__Problem statement__
Below this line are records; write out exactly the lines from the one containing "yellow star: (29, 358)" through the one containing "red rectangle: (34, 71) -> (37, 158), moved", with the pictures left out.

__Stored entries__
Content starts

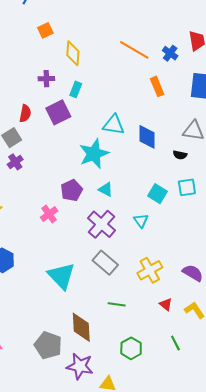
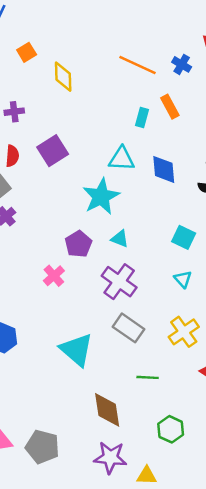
purple cross: (46, 79) -> (14, 112), moved
cyan rectangle: (76, 89) -> (142, 118), moved
cyan triangle: (141, 221) -> (183, 279), moved
gray pentagon: (48, 345) -> (42, 447), moved

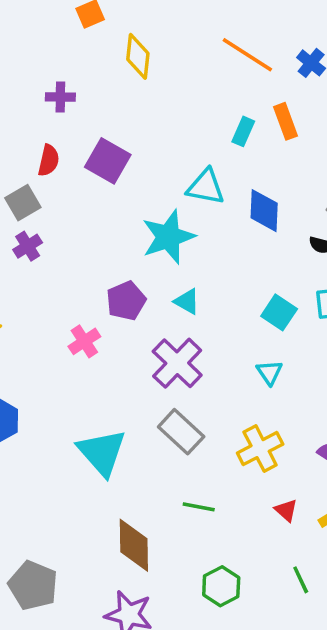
purple square: (53, 151) -> (108, 161), turned -36

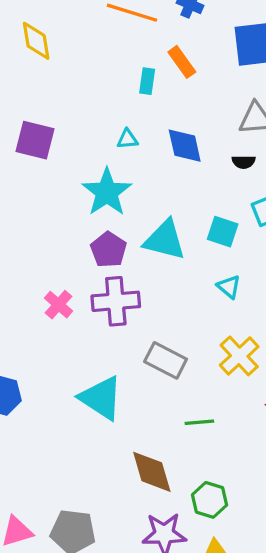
cyan triangle: (206, 187) -> (127, 139), size x0.6
purple pentagon: (126, 301) -> (108, 250), moved
cyan triangle: (187, 301) -> (165, 240), moved, size x1.8
purple cross: (177, 363) -> (116, 301), moved, turned -33
green hexagon: (221, 586) -> (210, 500), moved

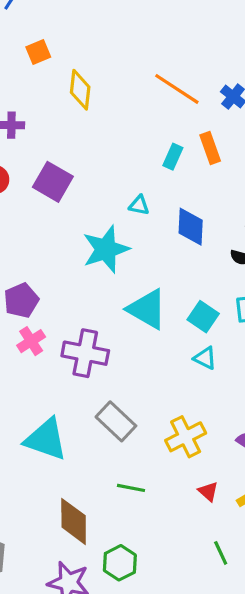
purple pentagon: (108, 250) -> (21, 300), moved
cyan triangle: (229, 287) -> (205, 358), moved, turned -30
cyan triangle: (101, 398) -> (46, 439), turned -30

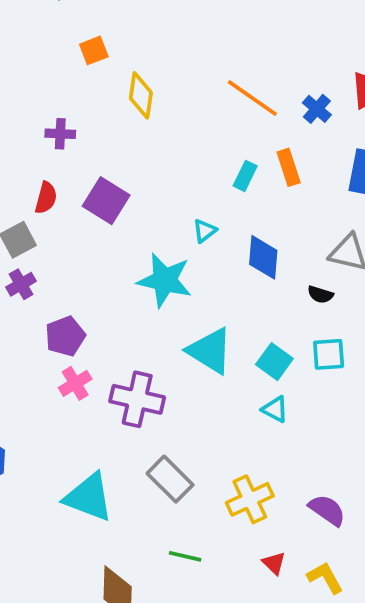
cyan triangle: (139, 205) -> (205, 231), turned -50
cyan star: (106, 249) -> (165, 280), turned 30

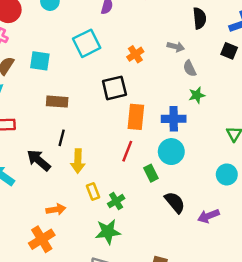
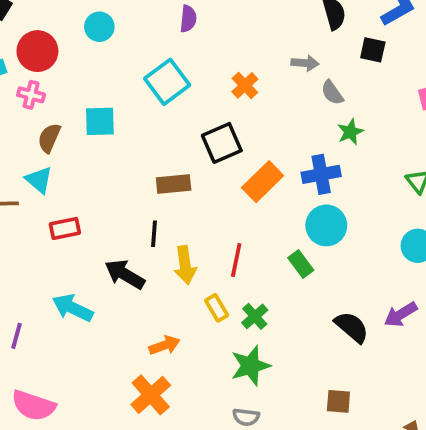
black square: (229, 51) -> (373, 50), moved
brown rectangle: (57, 102) -> (174, 184), moved
orange rectangle: (136, 117) -> (263, 182), turned 50
red line: (127, 151) -> (236, 260), moved
black semicircle: (175, 202) -> (352, 327), moved

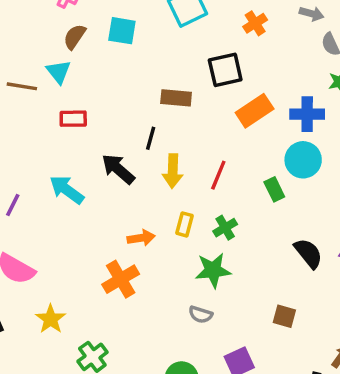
yellow rectangle: (217, 308) -> (184, 224), moved, turned 35

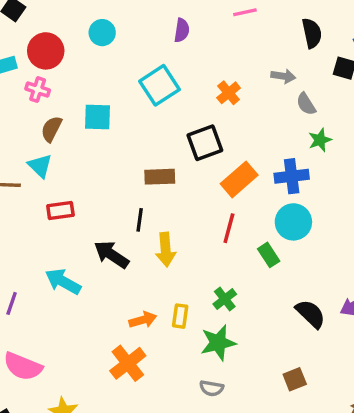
red line: (218, 175) -> (229, 228), moved
yellow rectangle: (184, 224) -> (180, 316), moved
brown square: (284, 316) -> (295, 379), turned -30

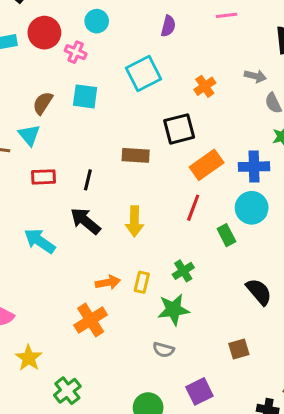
pink cross: (38, 90) -> (76, 52), moved
black line: (140, 220) -> (88, 180), moved

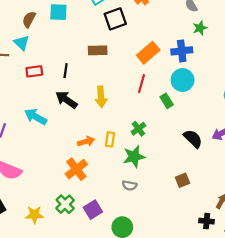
black square: (179, 129) -> (115, 19), moved
yellow star: (29, 358) -> (34, 215), moved, turned -30
green cross: (67, 391) -> (65, 204), moved
purple square: (199, 391) -> (93, 210), moved

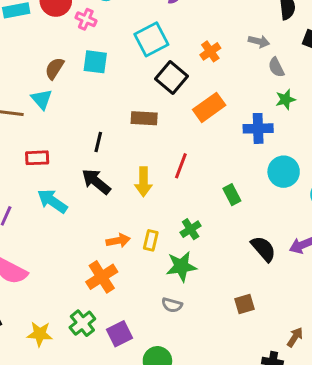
black square: (115, 19) -> (172, 77), turned -35
orange rectangle: (148, 53) -> (209, 107), moved
red rectangle: (34, 71) -> (37, 158), moved
cyan circle: (183, 80) -> (284, 172), moved
red line: (141, 84) -> (181, 166), moved

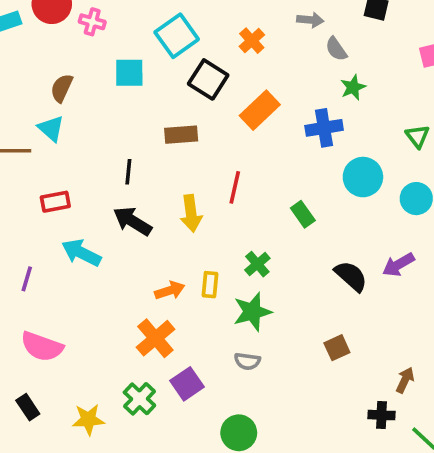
cyan square: (95, 62) -> (129, 73), moved
purple square: (120, 334) -> (187, 384), moved

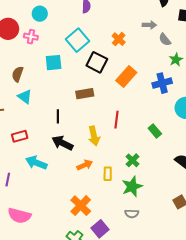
cyan triangle: (51, 128) -> (25, 97), moved
orange arrow: (170, 290) -> (85, 165), moved

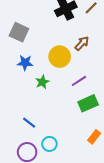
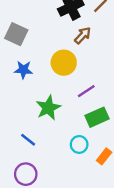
brown arrow: (82, 43) -> (83, 35), moved
green star: (42, 82) -> (48, 108), moved, size x1.5
cyan circle: (49, 144) -> (79, 144), moved

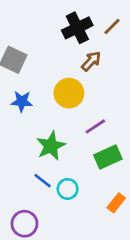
blue line: (28, 140) -> (43, 181), moved
cyan circle: (79, 144) -> (68, 189), moved

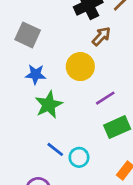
green star: (51, 146) -> (49, 105), moved

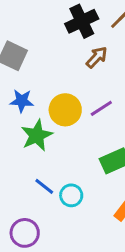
yellow circle: (80, 67) -> (65, 110), moved
purple line: (105, 98) -> (101, 108), moved

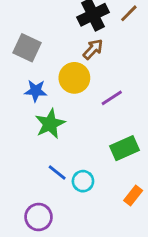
brown arrow: (97, 57) -> (93, 49), moved
yellow circle: (65, 110) -> (74, 78), moved

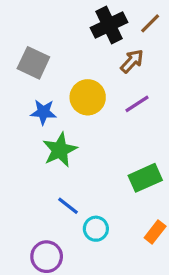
brown arrow: (93, 49) -> (132, 61), moved
purple line: (112, 98) -> (137, 104), moved
cyan circle: (83, 181) -> (96, 229), moved

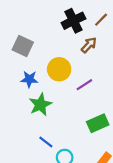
purple line: (137, 104) -> (84, 85), moved

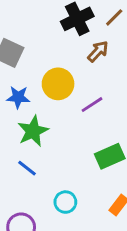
blue line: (46, 142) -> (27, 168), moved

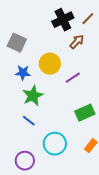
cyan circle: (65, 202) -> (55, 144), size x1.5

Content ends

__Result__
yellow star: (29, 358) -> (34, 215), moved, turned -30
green cross: (67, 391) -> (65, 204), moved
purple square: (199, 391) -> (93, 210), moved

black square: (115, 19) -> (172, 77), turned -35
orange rectangle: (148, 53) -> (209, 107), moved
red rectangle: (34, 71) -> (37, 158), moved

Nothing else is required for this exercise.